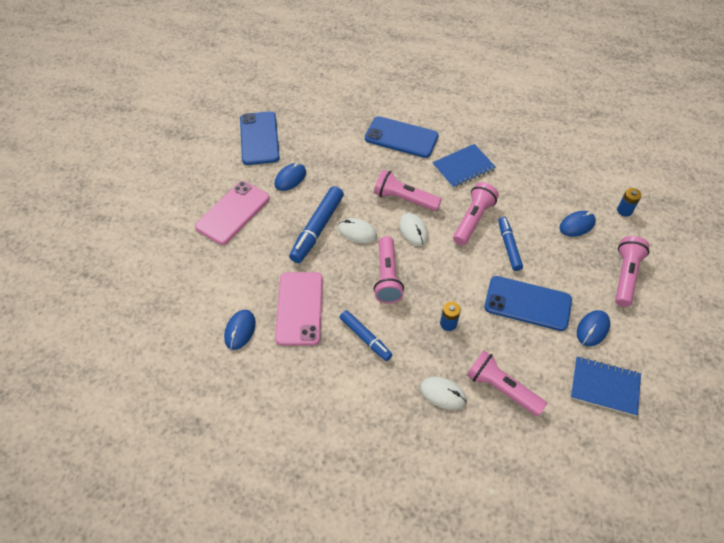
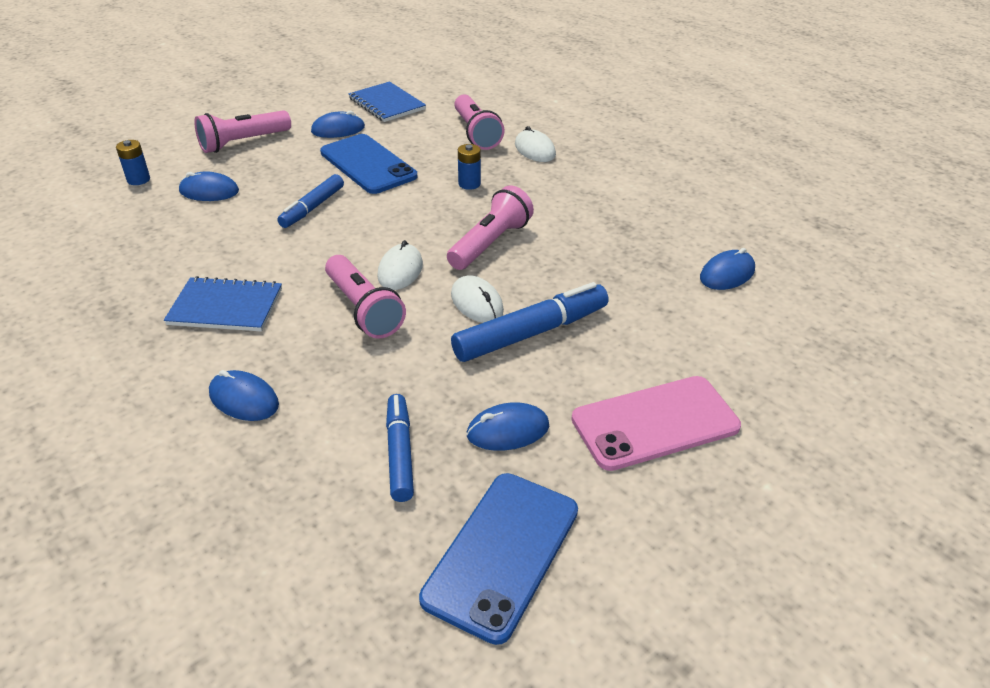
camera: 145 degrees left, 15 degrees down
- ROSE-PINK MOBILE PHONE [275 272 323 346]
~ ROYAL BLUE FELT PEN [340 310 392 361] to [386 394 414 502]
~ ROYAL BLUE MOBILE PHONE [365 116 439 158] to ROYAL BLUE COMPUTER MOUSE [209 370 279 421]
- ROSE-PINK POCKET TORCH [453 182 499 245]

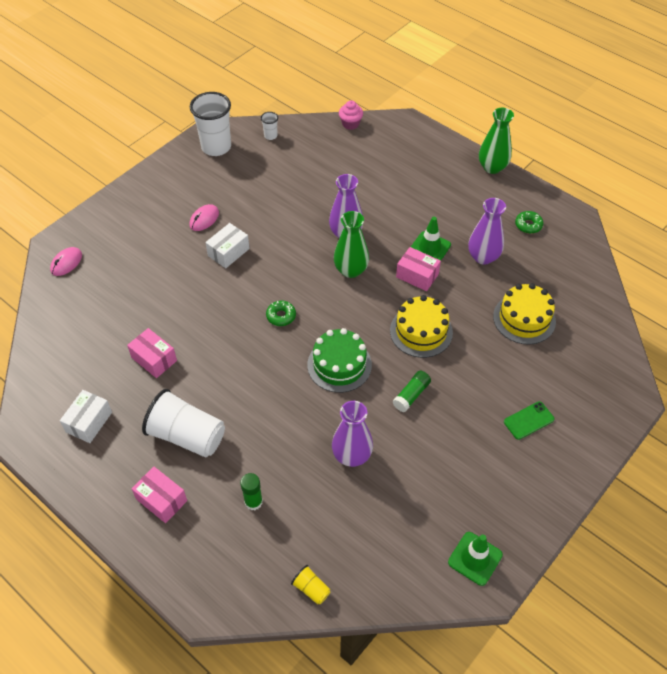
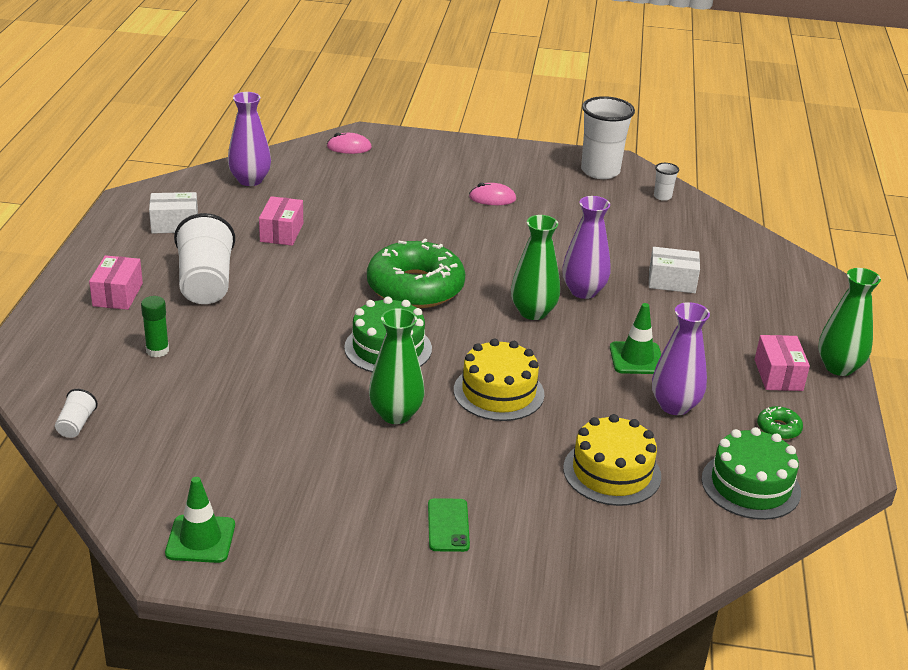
camera: 55 degrees right, 20 degrees down
~ WHITE PARCEL [205 223 250 268] to [649 247 700 293]
~ EMERALD DONUT [266 301 296 326] = [367 239 465 308] x2.49
~ BRIGHT YELLOW TUMBLER [291 565 331 605] to WHITE TUMBLER [55 389 98 438]
~ ROYAL PURPLE FLOWER VASE [332 401 373 467] to [228 92 271 186]
- ROSE-PINK MUFFIN [339 100 363 130]
~ EMERALD GLUE [393 371 431 412] to EMERALD FLOWER VASE [369 308 424 424]
~ ROSE-PINK PARCEL [396 247 441 291] to [755 335 810 391]
~ EMERALD MOBILE PHONE [504 401 555 440] = [428 498 470 552] 60 degrees clockwise
+ EMERALD CAKE [701 427 801 520]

══════

Task objective: What is needed is a word-for-word copy of the records above, excluding pictures.

Answer to the exercise:
camera: 145 degrees left, 15 degrees down
- ROSE-PINK MOBILE PHONE [275 272 323 346]
~ ROYAL BLUE FELT PEN [340 310 392 361] to [386 394 414 502]
~ ROYAL BLUE MOBILE PHONE [365 116 439 158] to ROYAL BLUE COMPUTER MOUSE [209 370 279 421]
- ROSE-PINK POCKET TORCH [453 182 499 245]

camera: 55 degrees right, 20 degrees down
~ WHITE PARCEL [205 223 250 268] to [649 247 700 293]
~ EMERALD DONUT [266 301 296 326] = [367 239 465 308] x2.49
~ BRIGHT YELLOW TUMBLER [291 565 331 605] to WHITE TUMBLER [55 389 98 438]
~ ROYAL PURPLE FLOWER VASE [332 401 373 467] to [228 92 271 186]
- ROSE-PINK MUFFIN [339 100 363 130]
~ EMERALD GLUE [393 371 431 412] to EMERALD FLOWER VASE [369 308 424 424]
~ ROSE-PINK PARCEL [396 247 441 291] to [755 335 810 391]
~ EMERALD MOBILE PHONE [504 401 555 440] = [428 498 470 552] 60 degrees clockwise
+ EMERALD CAKE [701 427 801 520]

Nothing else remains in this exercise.